About this task: Type out each entry exactly as it appears, but keep every image out.

# # # #

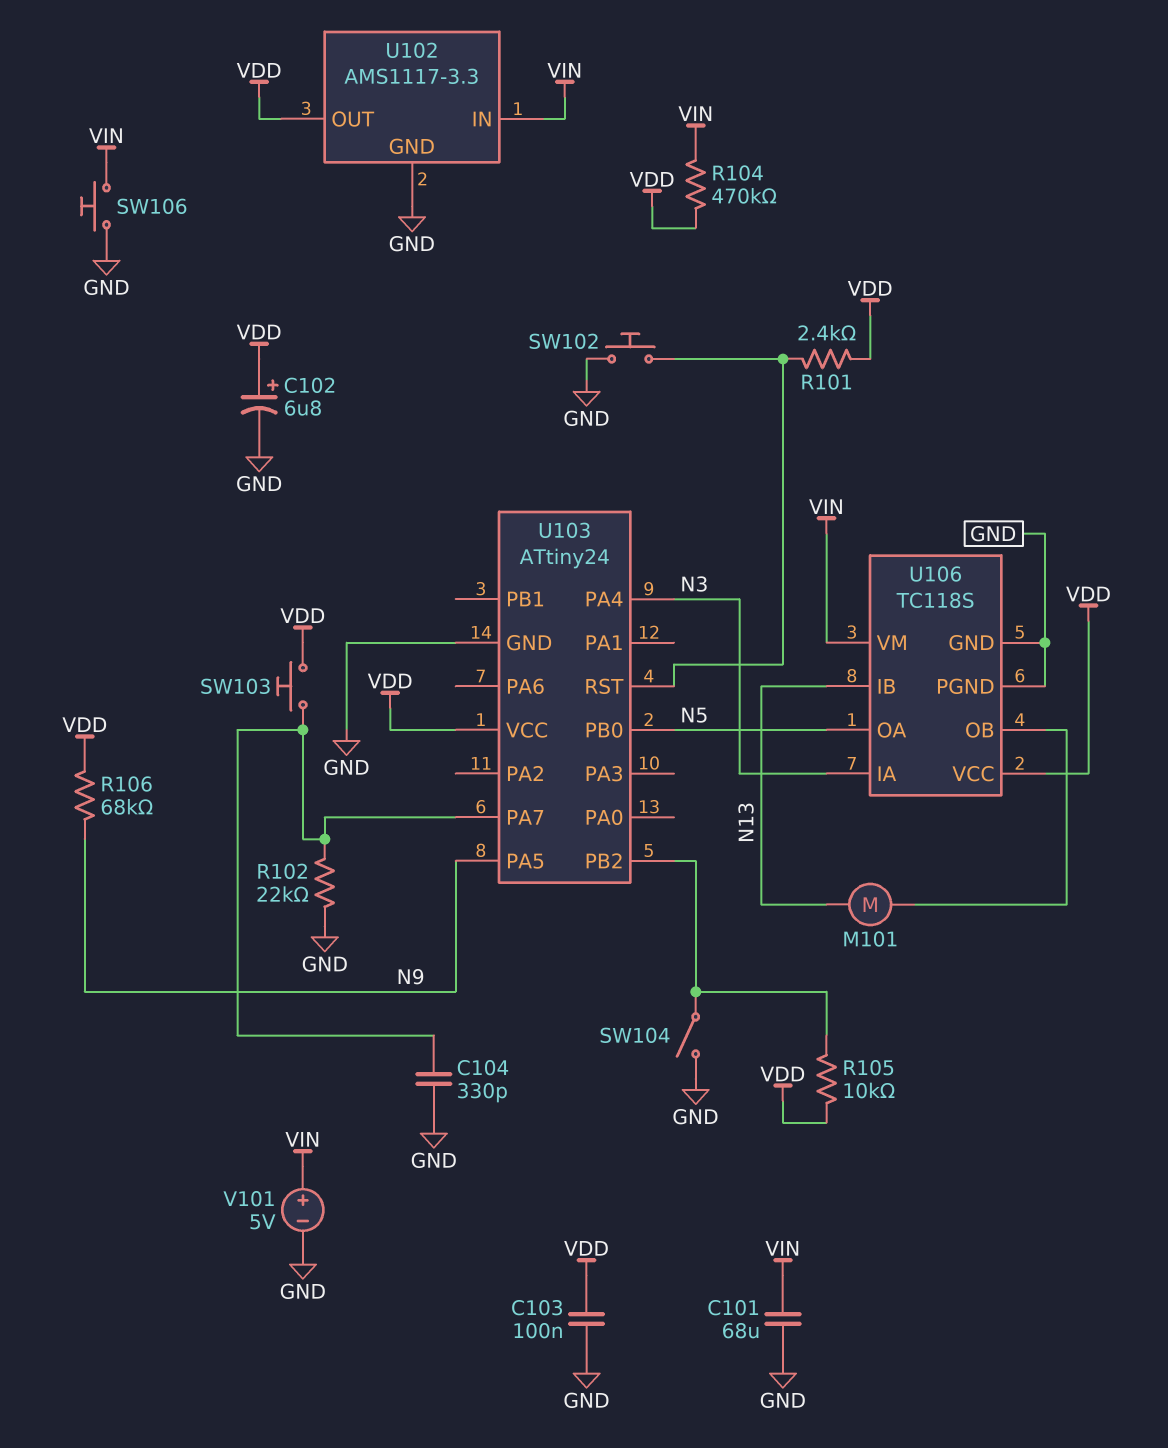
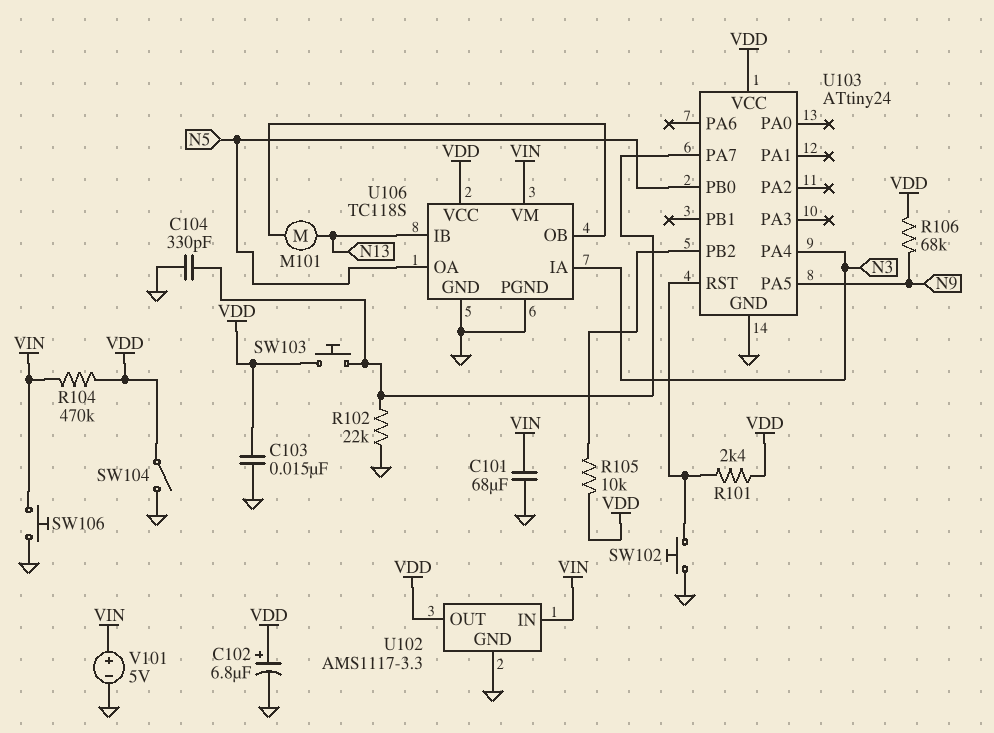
C103: 100nF (GND, VDD) -> 15nF (GND, VDD)
SW104: switch (GND, U103/PB2) -> switch (GND, VDD)

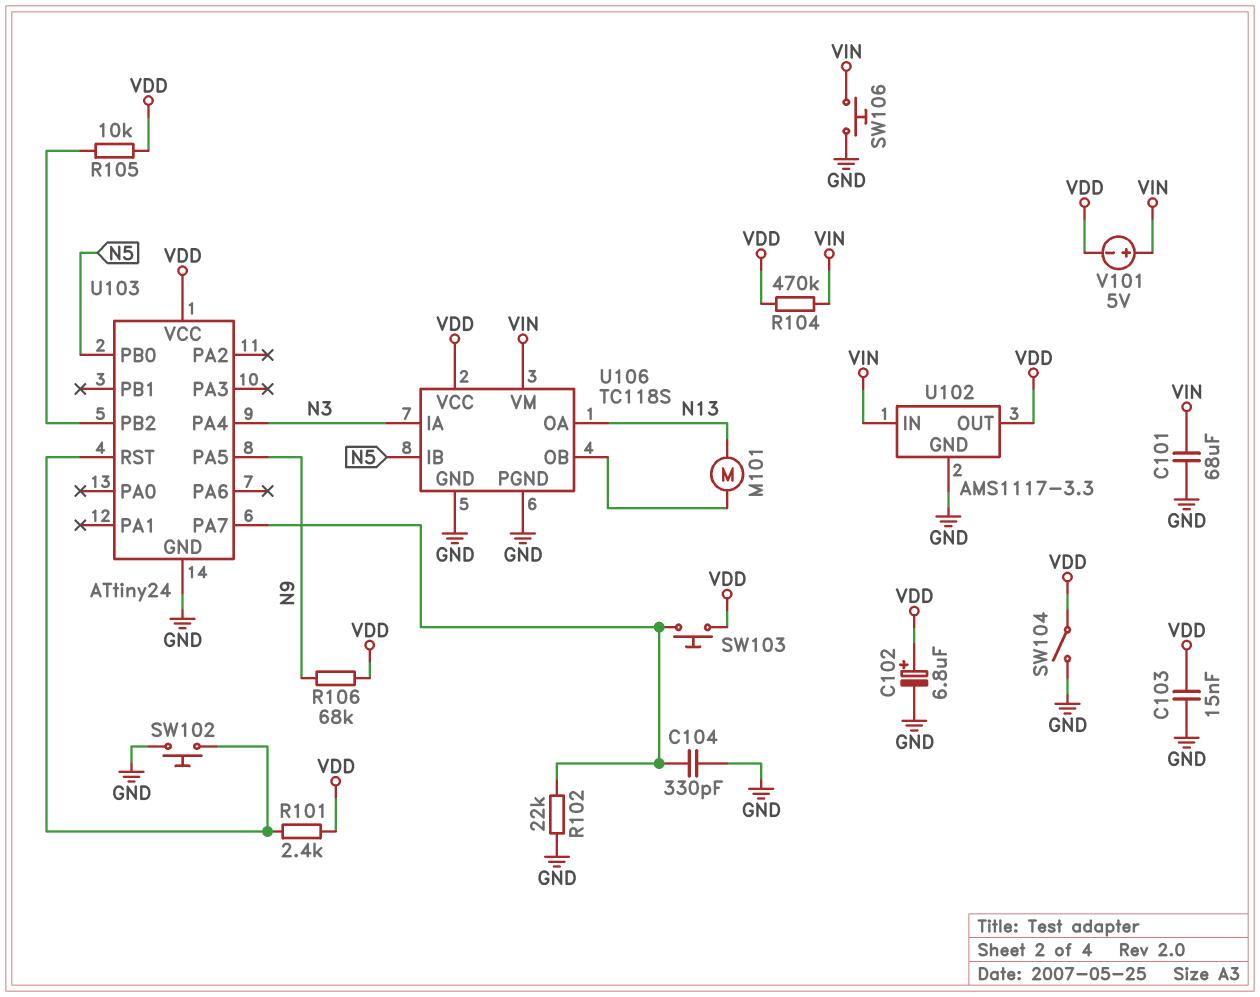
U106 pin IB: N13 -> N5
U106 pin OA: N5 -> N13
V101: 5V (plus VIN, minus GND) -> 5V (plus VIN, minus VDD)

# # # #

Completed task:
C103: 100nF (GND, VDD) -> 15nF (GND, VDD)
SW104: switch (GND, U103/PB2) -> switch (GND, VDD)

U106 pin IB: N13 -> N5
U106 pin OA: N5 -> N13
V101: 5V (plus VIN, minus GND) -> 5V (plus VIN, minus VDD)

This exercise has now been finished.